====== LISTED RECORDS

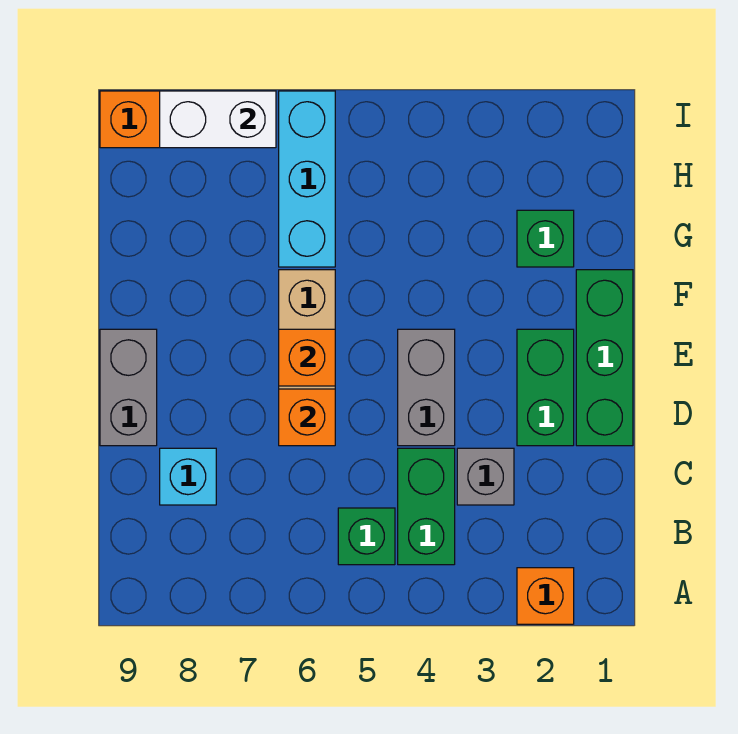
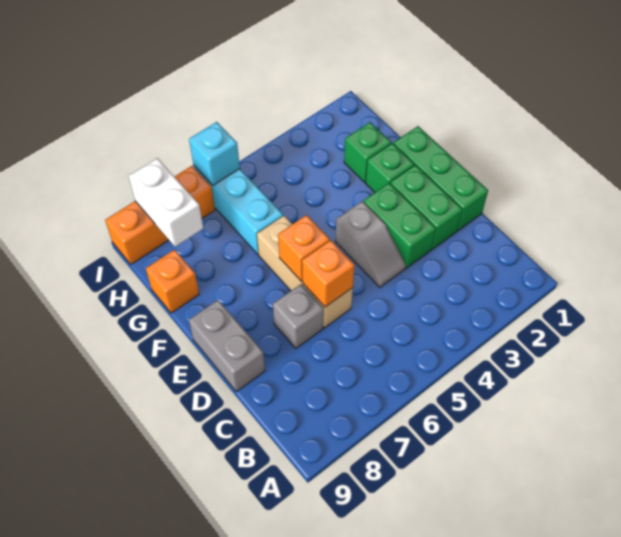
orange brick A2 level 1 -> orange brick G9 level 1
green brick B4:C4 level 1 -> green brick D3:E3 level 1
green brick B5 level 1 -> green brick F2 level 1
grey brick C3 level 1 -> grey brick D7 level 1
cyan brick C8 level 1 -> cyan brick I6 level 2
grey brick D4:E4 level 1 -> grey slope D4:E4 level 1 top E
white brick I7:I8 level 2 -> white brick H8:I8 level 2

============

**WHAT YOU HAVE TO DO:**
With the pictures removed, return the data above word for word.

**ANSWER FOR THIS EXERCISE:**
orange brick A2 level 1 -> orange brick G9 level 1
green brick B4:C4 level 1 -> green brick D3:E3 level 1
green brick B5 level 1 -> green brick F2 level 1
grey brick C3 level 1 -> grey brick D7 level 1
cyan brick C8 level 1 -> cyan brick I6 level 2
grey brick D4:E4 level 1 -> grey slope D4:E4 level 1 top E
white brick I7:I8 level 2 -> white brick H8:I8 level 2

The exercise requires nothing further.